Brief |
Scan the entries and tally the lines that include the string "degrees". Reply with the figure alone.
(Input)
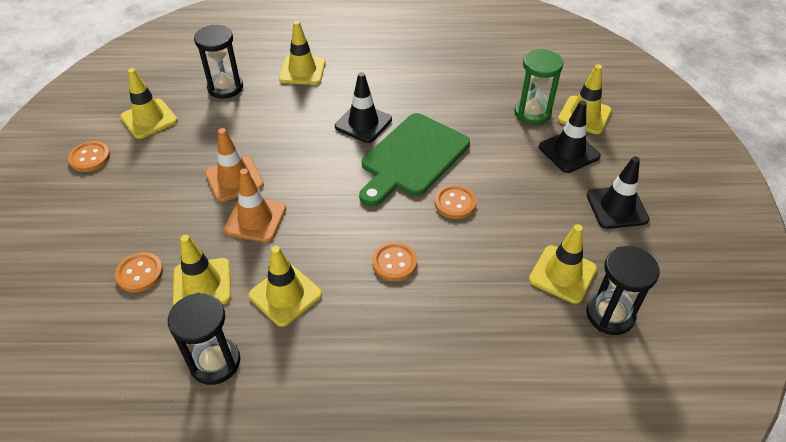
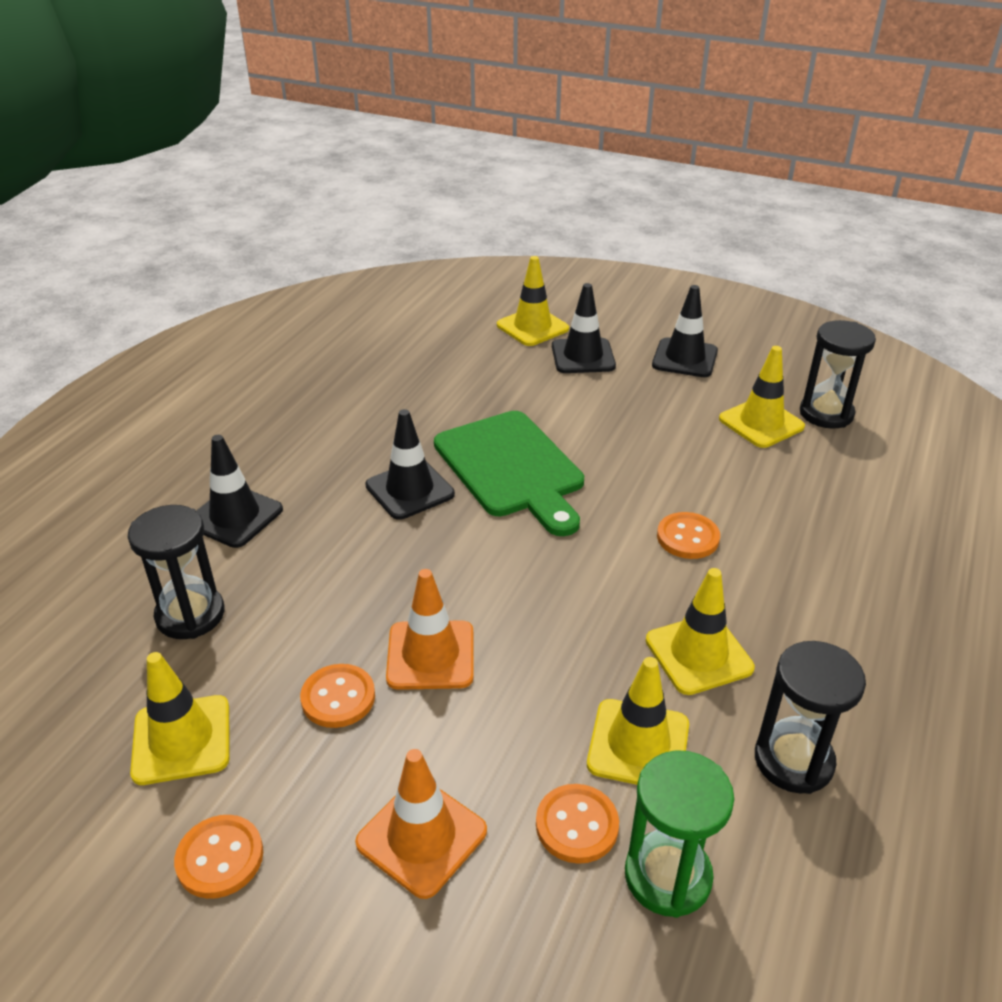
camera: 65 degrees left, 10 degrees down
orange traffic cone [223,169,286,242] -> orange traffic cone moved to [355,749,487,899]
yellow traffic cone [279,21,325,85] -> black traffic cone [196,435,283,548]
orange button [435,185,476,219] -> orange button moved to [300,664,375,728]
green hourglass [514,49,563,125] -> green hourglass moved to [625,750,734,918]

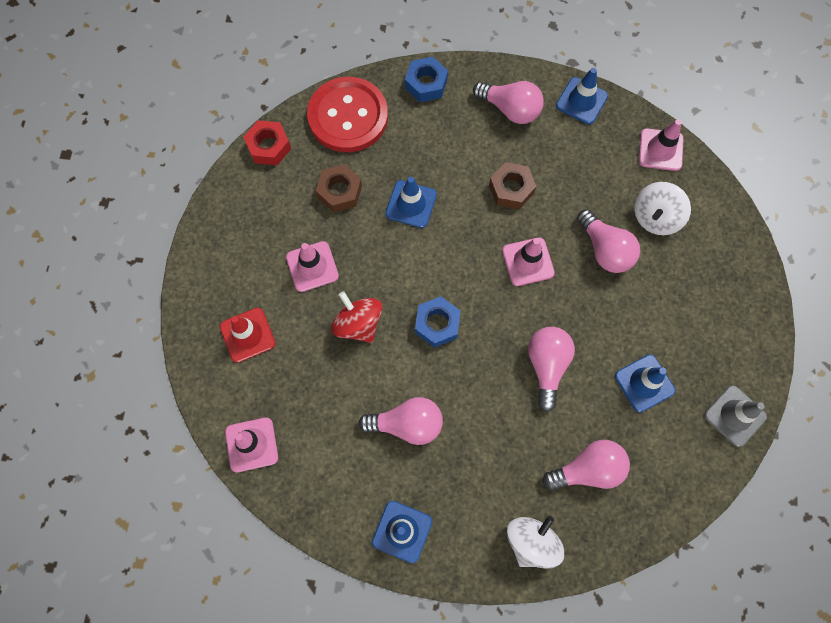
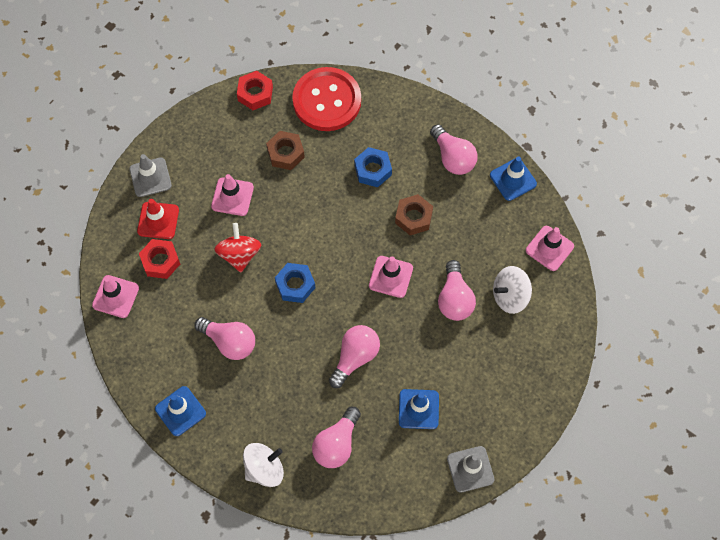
camera: 30 degrees right, 5 degrees down
blue traffic cone [386,177,437,228] -> none
blue nut [405,57,448,102] -> blue nut moved to [354,147,392,187]
pink light bulb [543,440,630,490] -> pink light bulb turned 105 degrees clockwise [312,407,361,468]
none -> grey traffic cone [129,154,172,197]
none -> red nut [139,239,180,279]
(End Input)
Result of the exercise |
3